**Aim of the exercise:**
Your task is to write out every line of the data exactly. Drop the pictures.

**Information supplied:**
━━━━━━

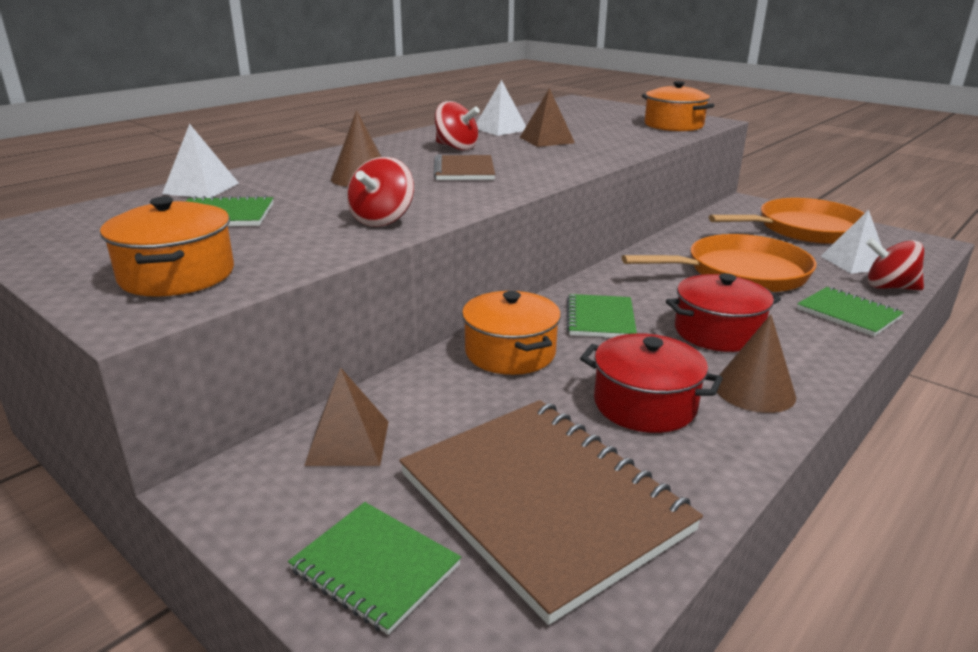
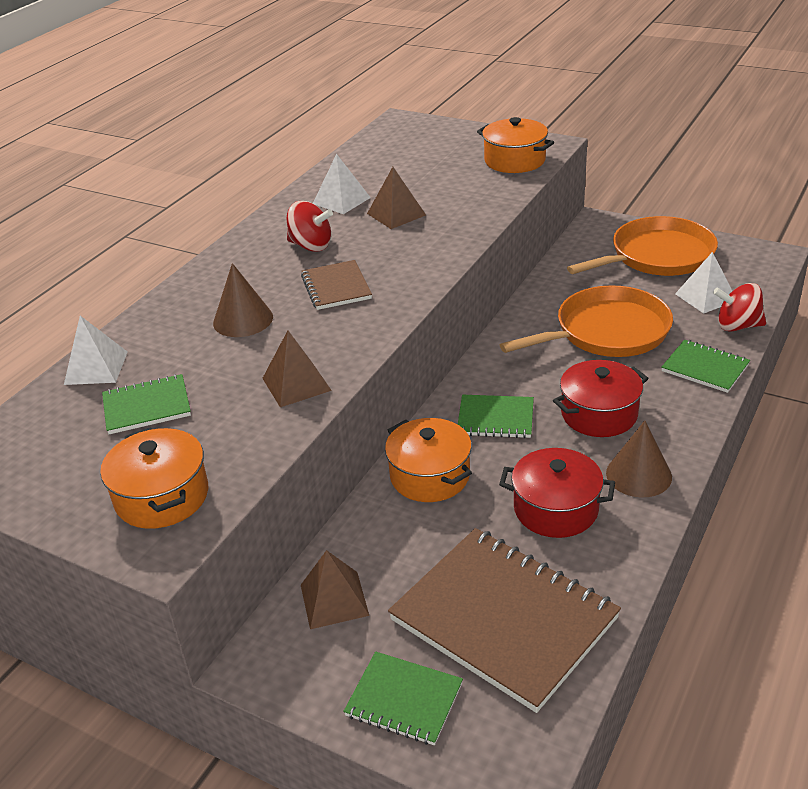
camera: 10 degrees left, 10 degrees up
red spinning top [347,157,414,226] -> brown pyramid [262,331,332,407]
green notebook [567,294,637,337] -> green notebook turned 75 degrees counterclockwise [458,395,534,438]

━━━━━━

**Response area:**
camera: 10 degrees left, 10 degrees up
red spinning top [347,157,414,226] -> brown pyramid [262,331,332,407]
green notebook [567,294,637,337] -> green notebook turned 75 degrees counterclockwise [458,395,534,438]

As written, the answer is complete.